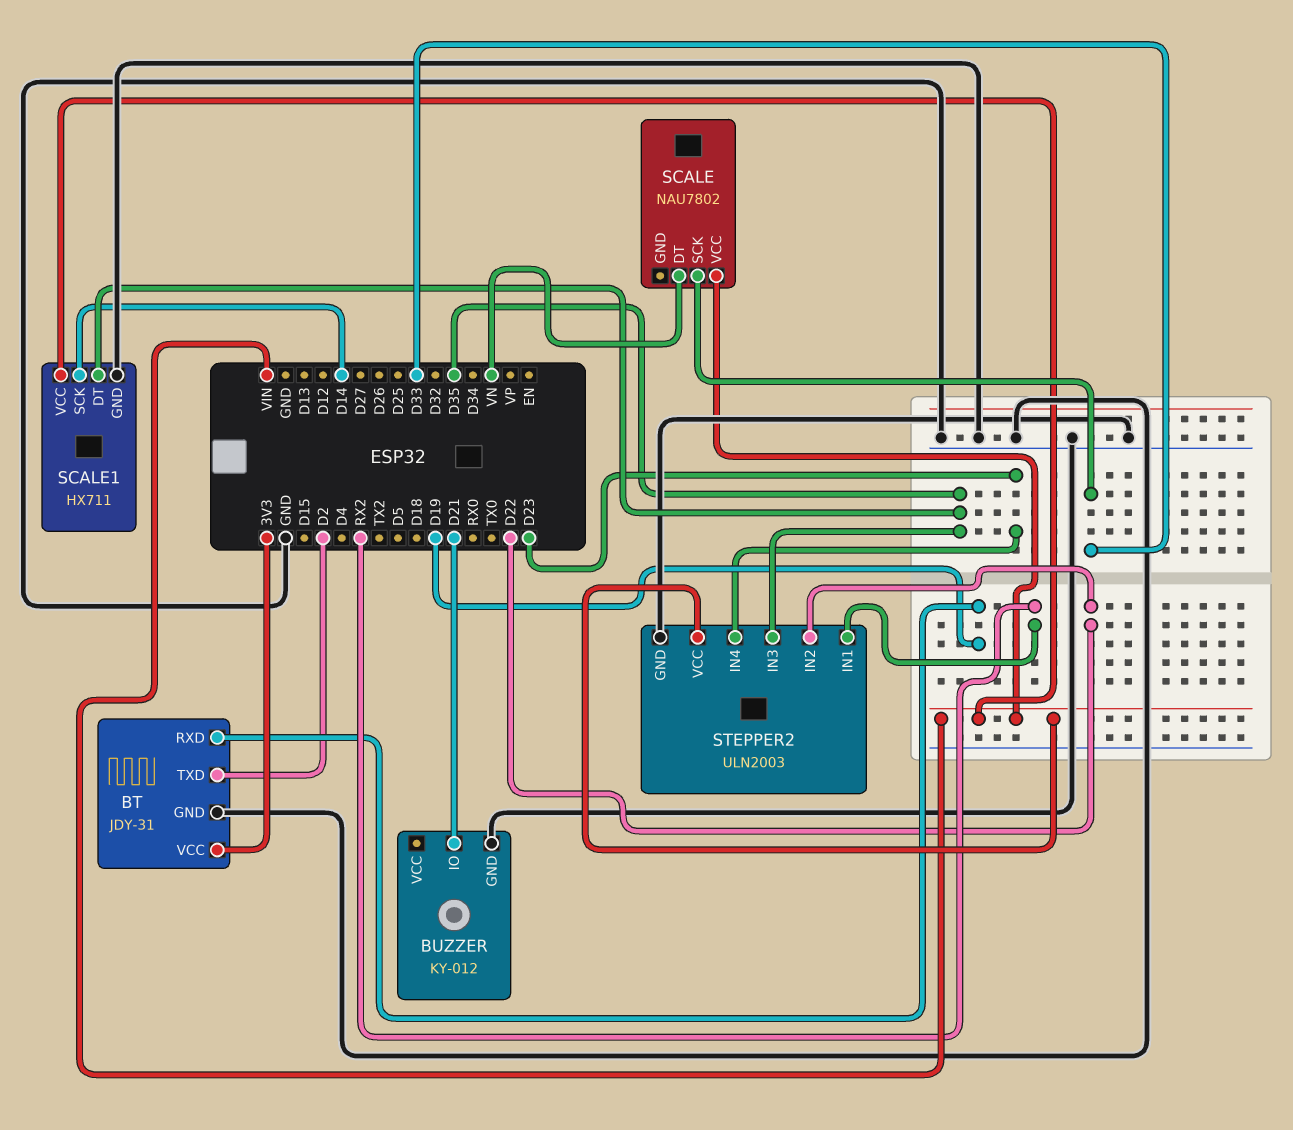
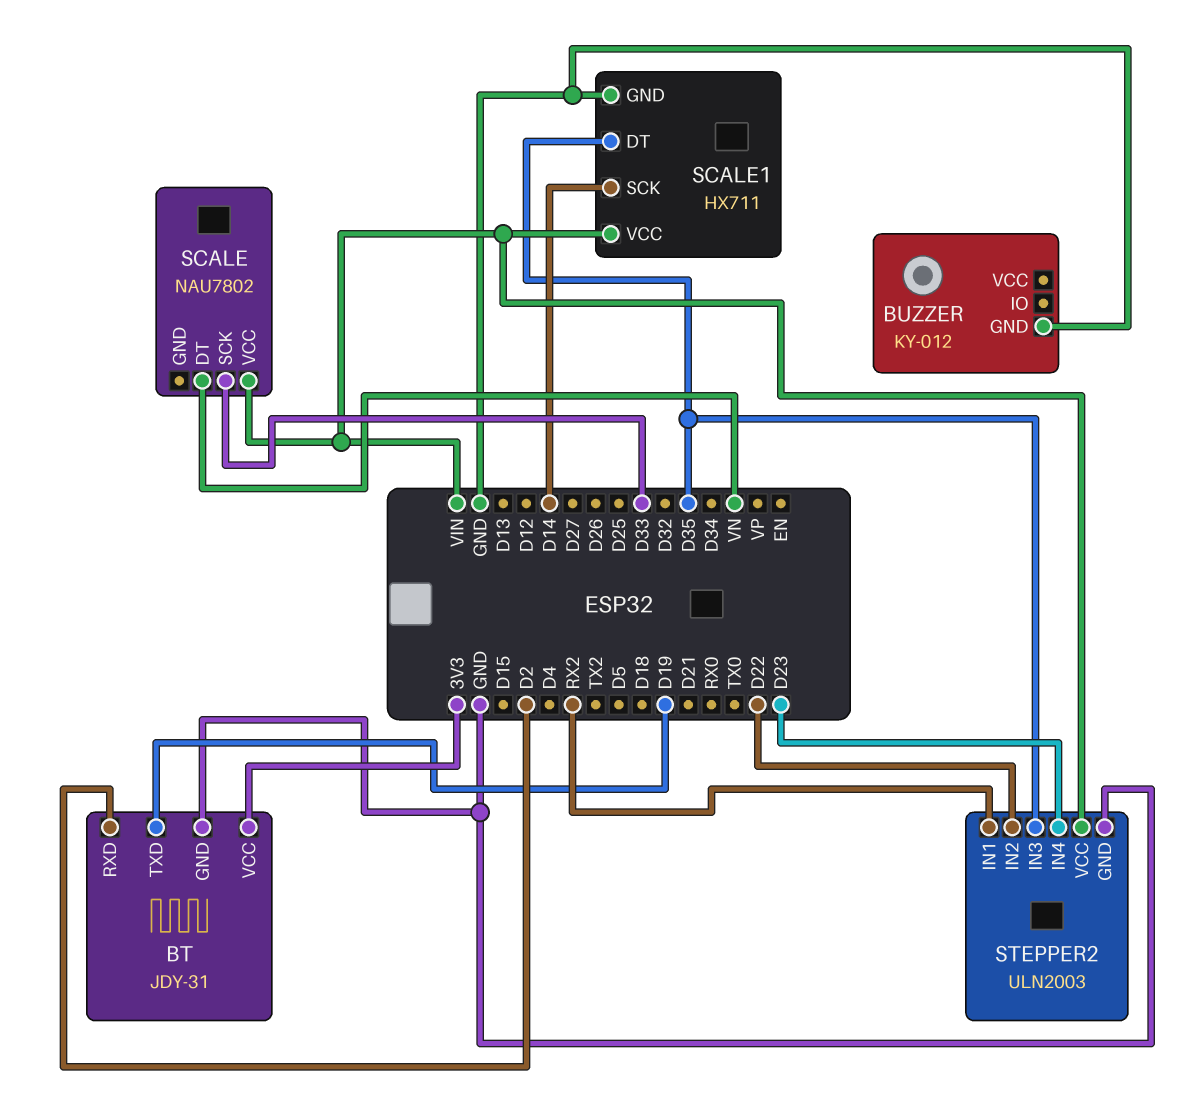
BT pin RXD: D19 -> D2
BT pin TXD: D2 -> D19
BUZZER pin IO: D21 -> none

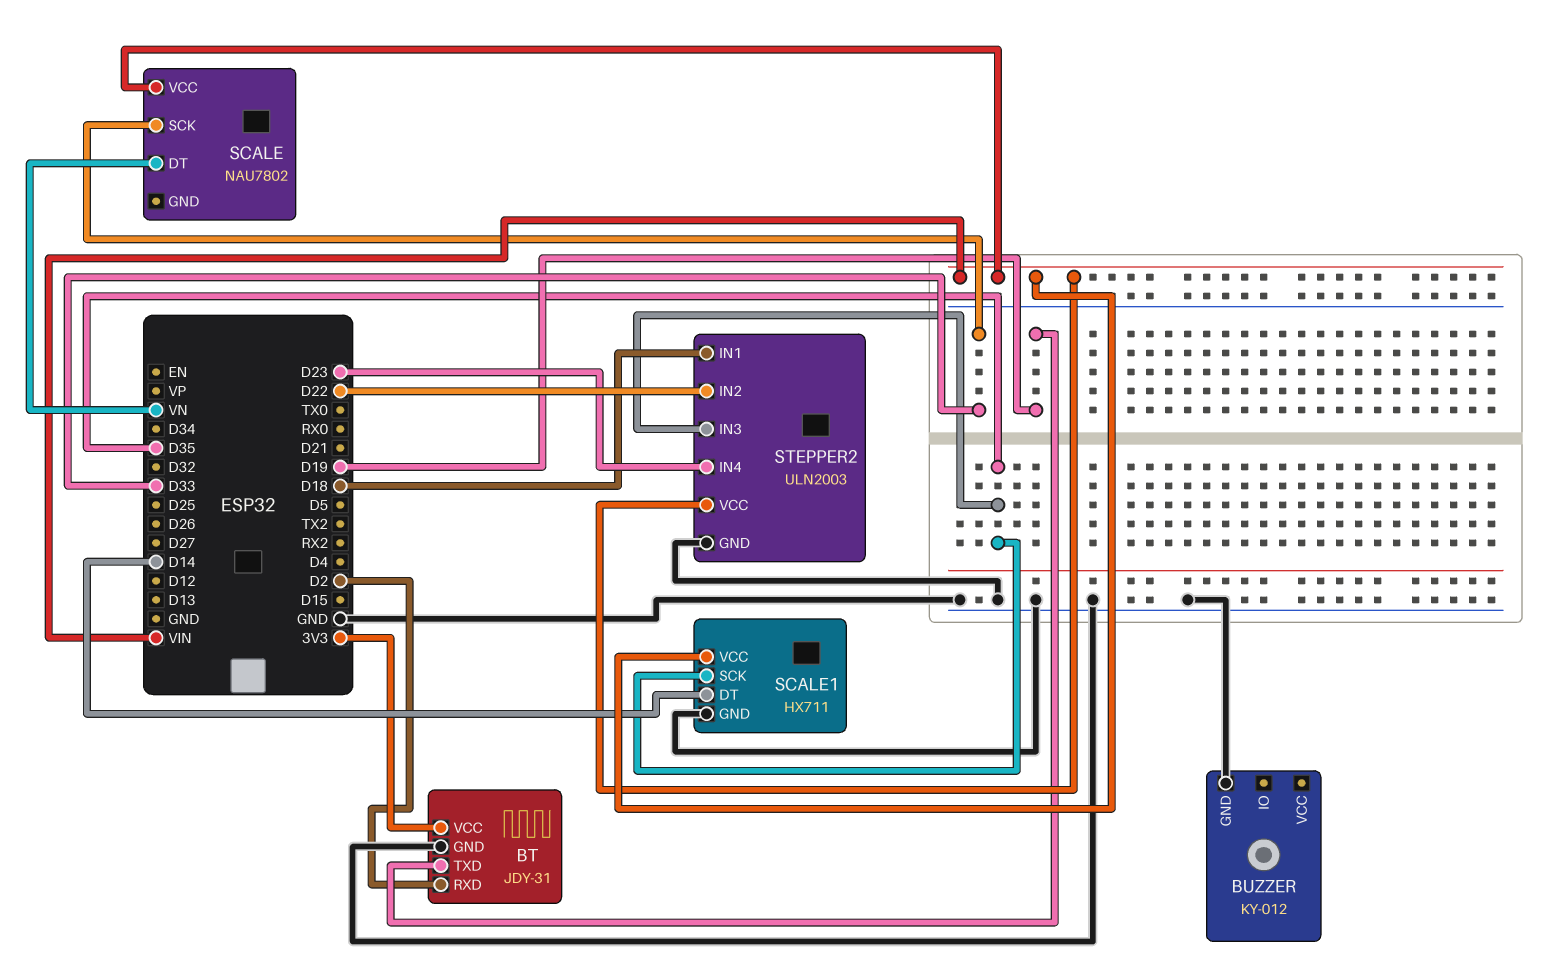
SCALE1 pin DT: D35 -> D14
SCALE1 pin SCK: D14 -> D35
STEPPER2 pin IN1: RX2 -> D18

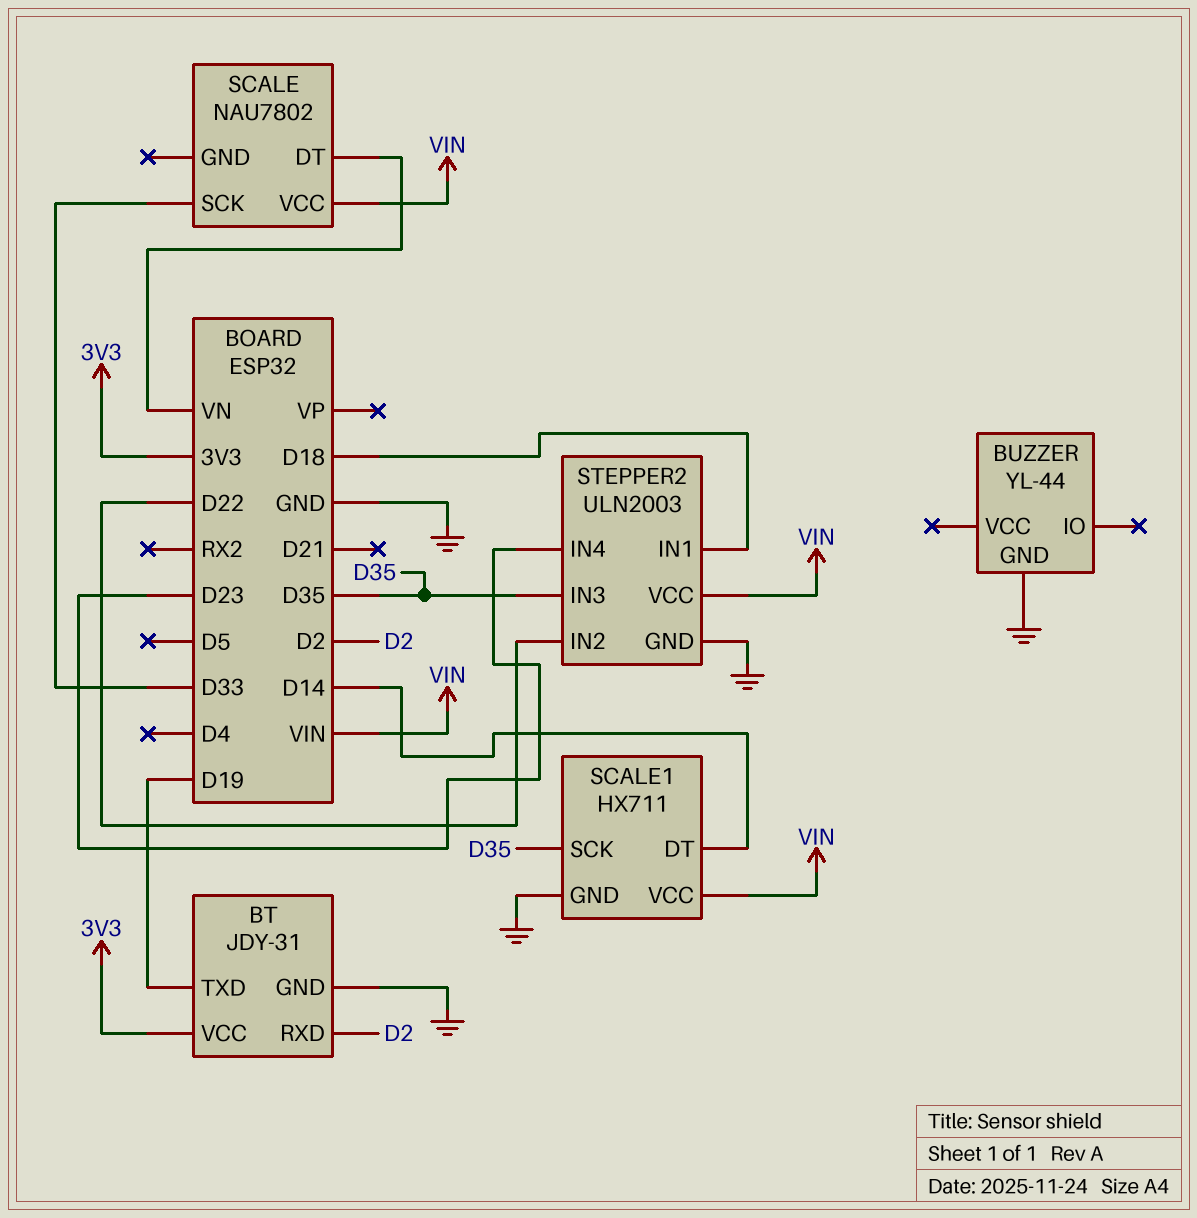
BUZZER: KY-012 -> YL-44

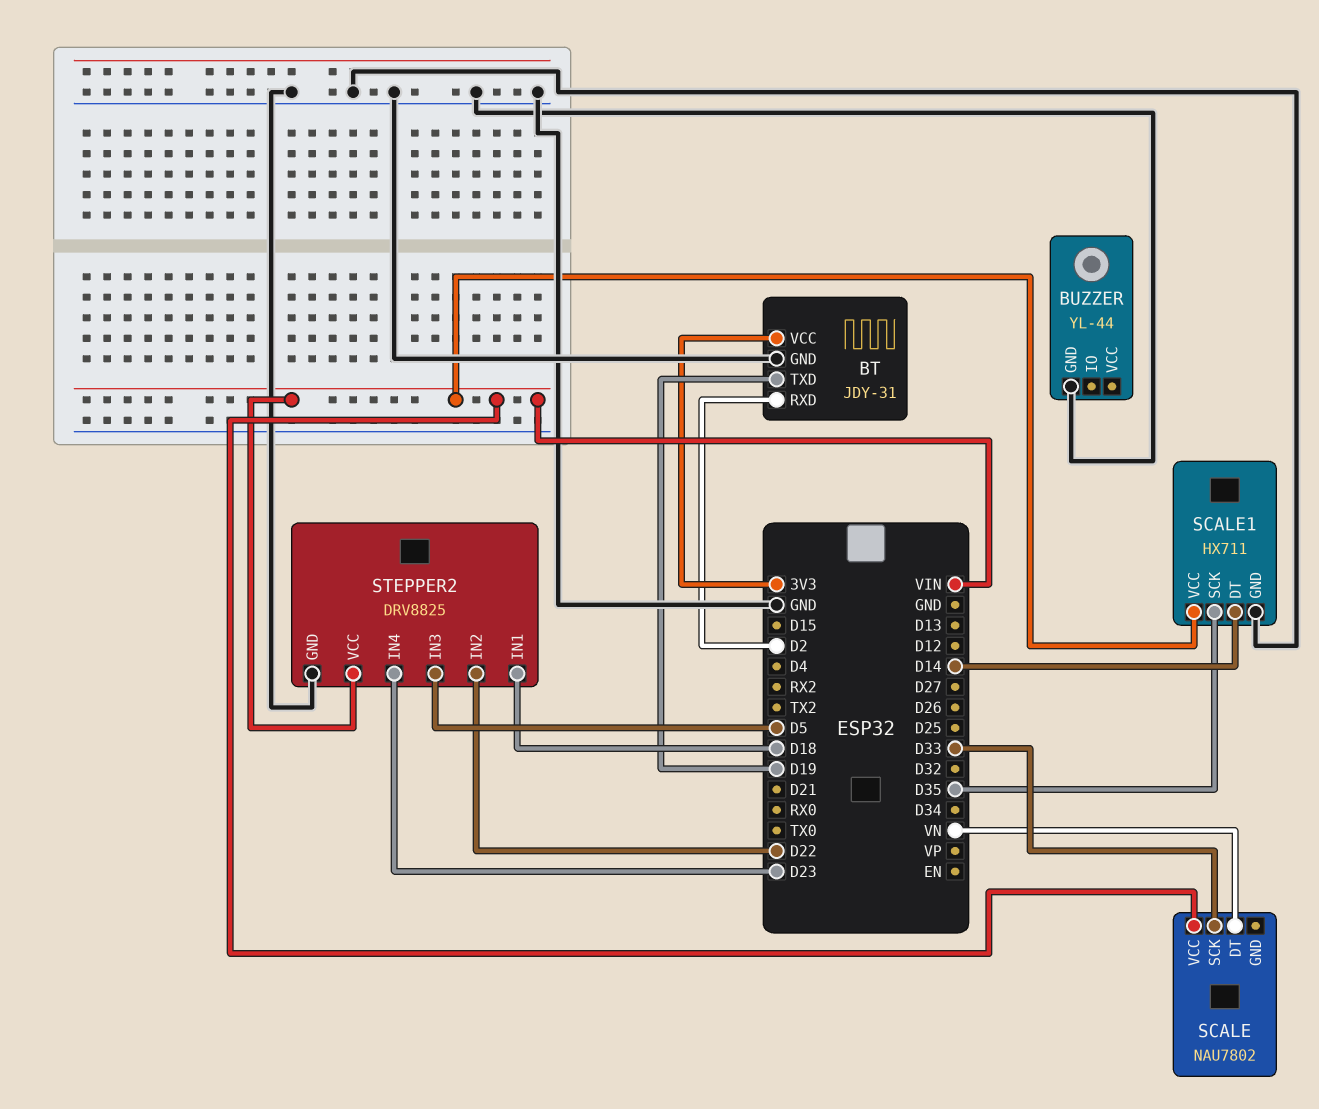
STEPPER2: ULN2003 -> DRV8825
STEPPER2 pin IN3: D35 -> D5

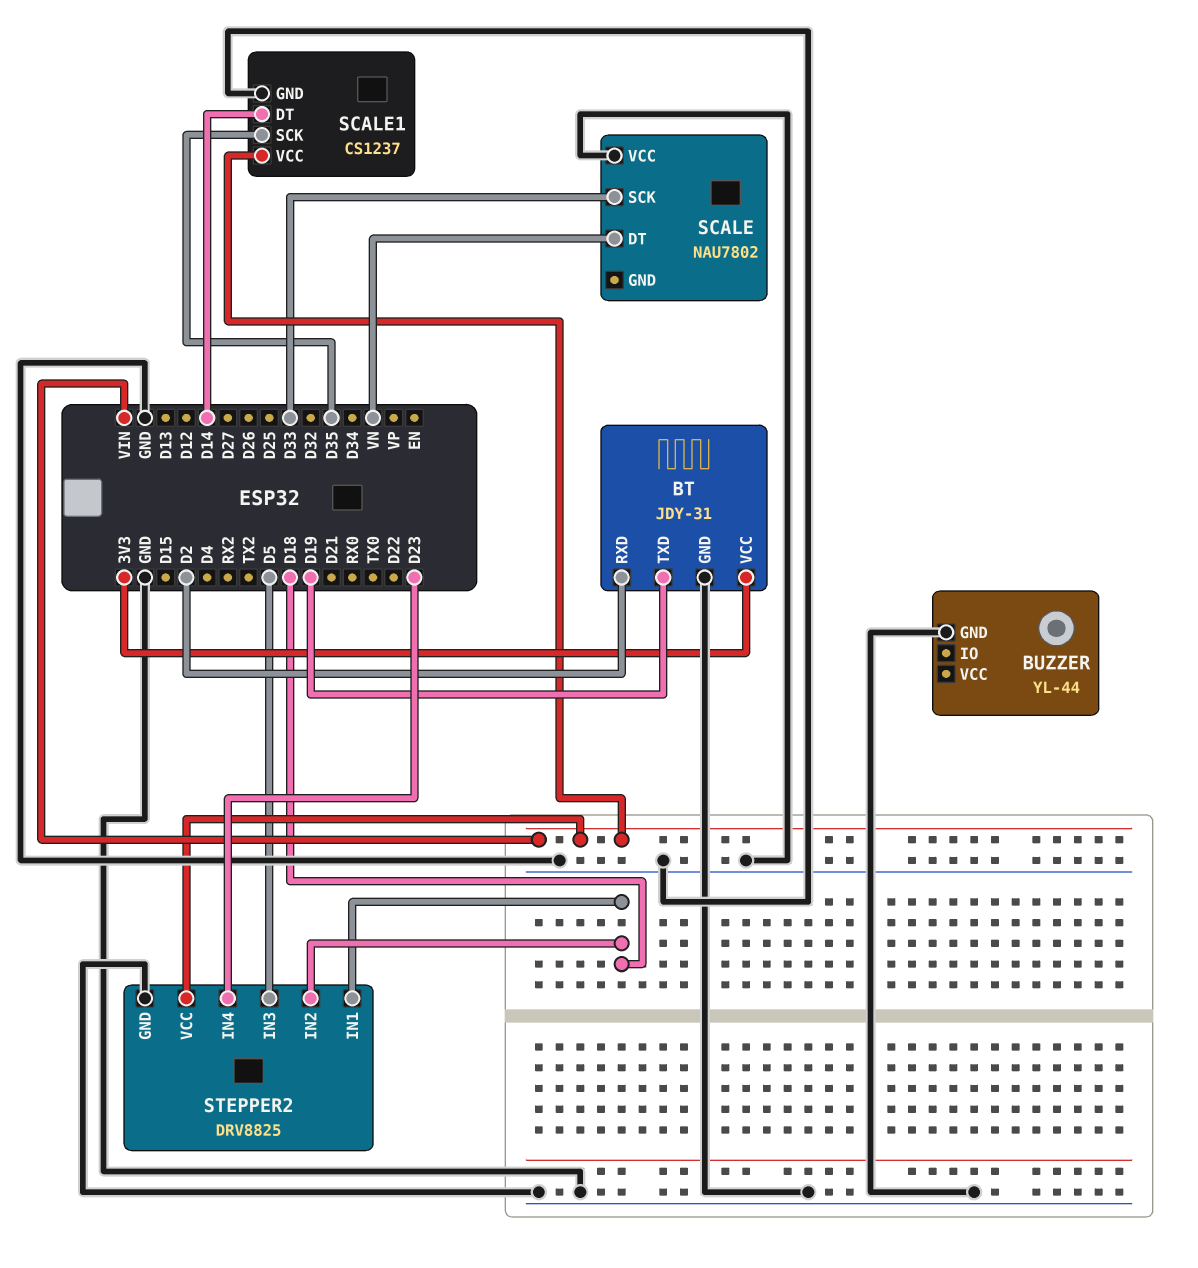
SCALE pin VCC: VIN -> GND
SCALE1: HX711 -> CS1237
STEPPER2 pin IN2: D22 -> D18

• • •

### Required action
Give back the data exactly. Pictures stay out.

### Answer to this problem
BT pin RXD: D19 -> D2
BT pin TXD: D2 -> D19
BUZZER pin IO: D21 -> none

SCALE1 pin DT: D35 -> D14
SCALE1 pin SCK: D14 -> D35
STEPPER2 pin IN1: RX2 -> D18

BUZZER: KY-012 -> YL-44

STEPPER2: ULN2003 -> DRV8825
STEPPER2 pin IN3: D35 -> D5

SCALE pin VCC: VIN -> GND
SCALE1: HX711 -> CS1237
STEPPER2 pin IN2: D22 -> D18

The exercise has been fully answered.